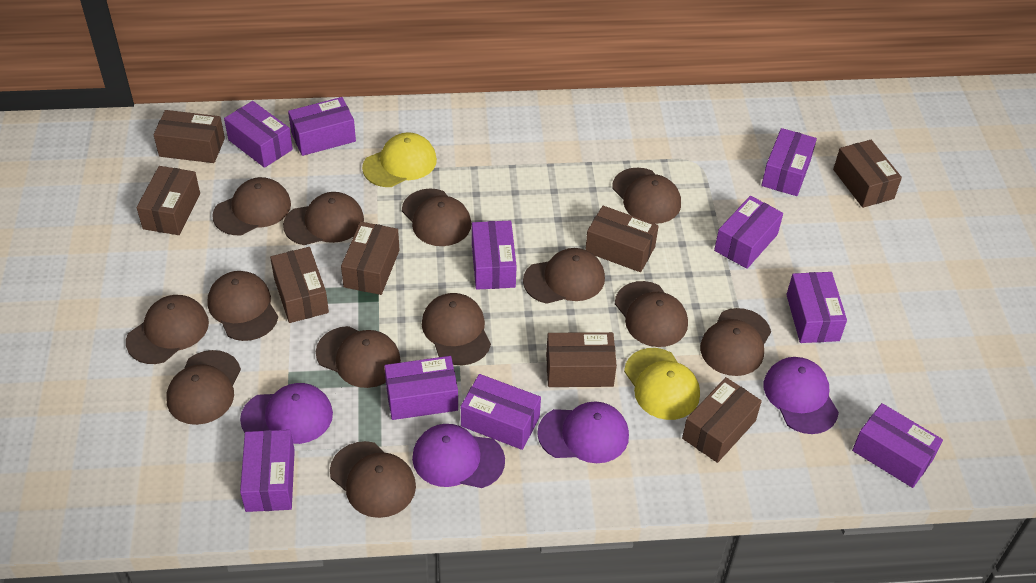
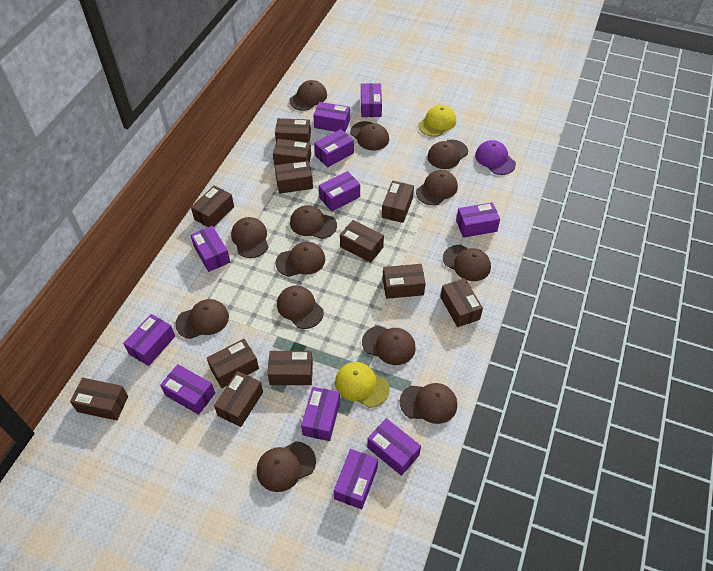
brown box: 8 -> 12
purple box: 10 -> 11
purple cap: 4 -> 1

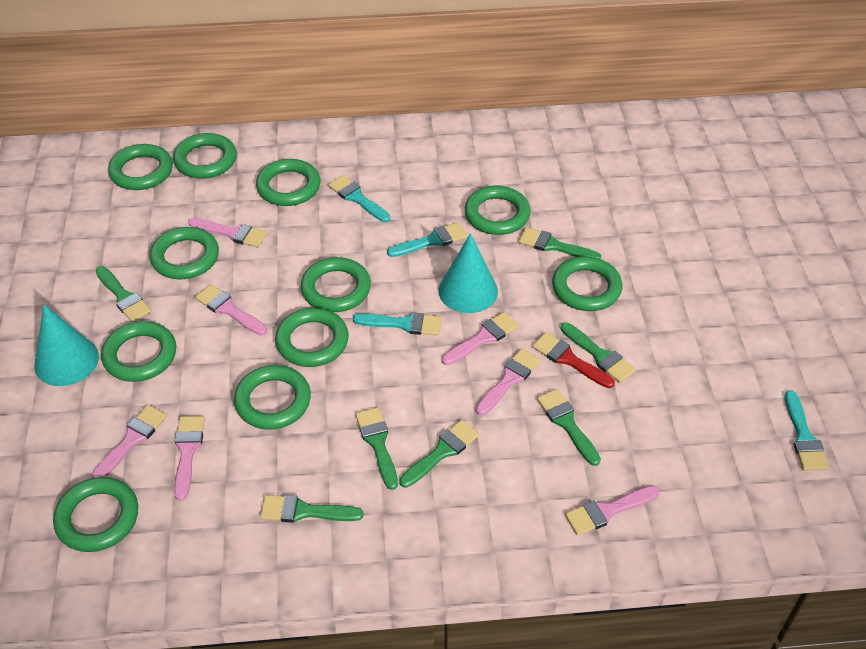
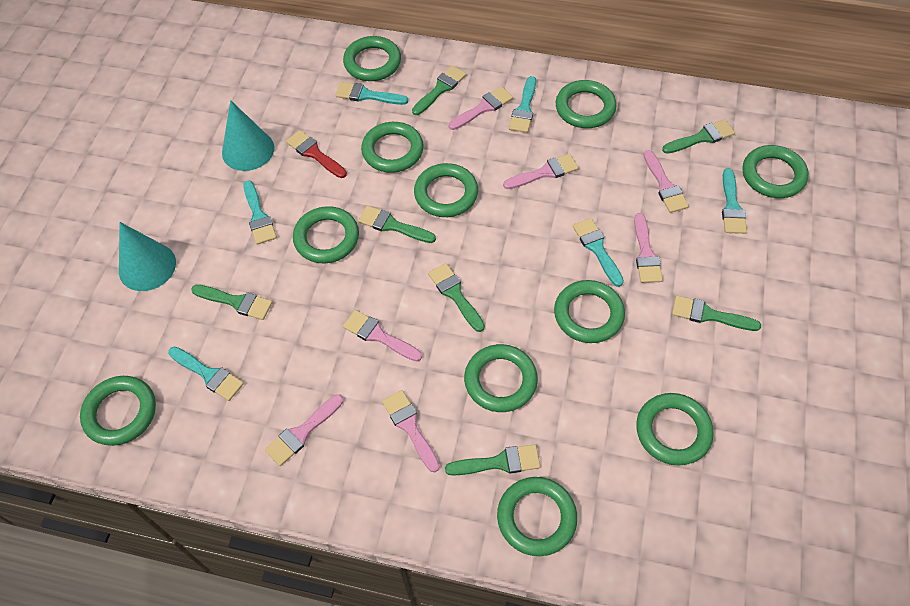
turquoise brush: 4 -> 6

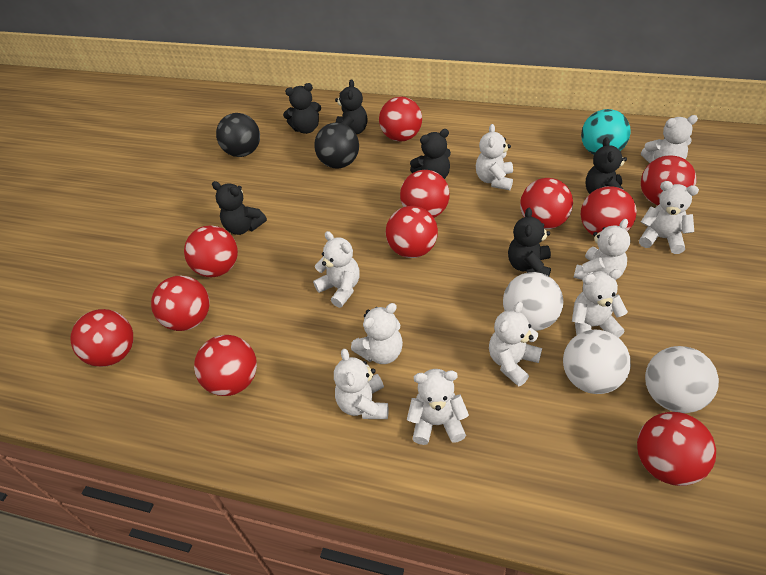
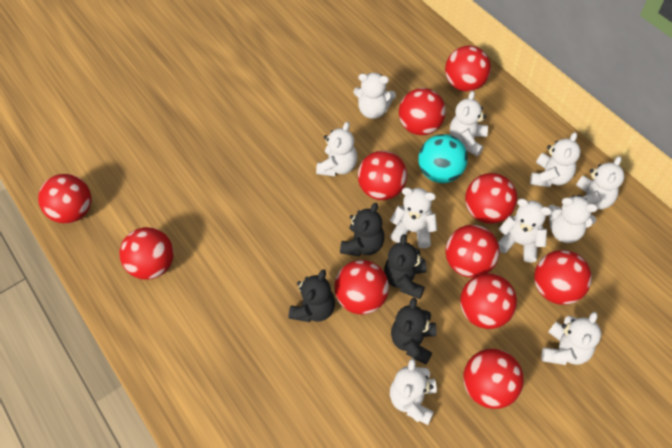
black ball: 2 -> 0
black teddy bear: 6 -> 4
white ball: 3 -> 0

--------

About this task
Copy exactly the lines from the line that has "purple cap: 4 -> 1" through the last line of the entries above, inclusive, and no others. Pictures do not go in the copy.

Your response
purple cap: 4 -> 1

turquoise brush: 4 -> 6

black ball: 2 -> 0
black teddy bear: 6 -> 4
white ball: 3 -> 0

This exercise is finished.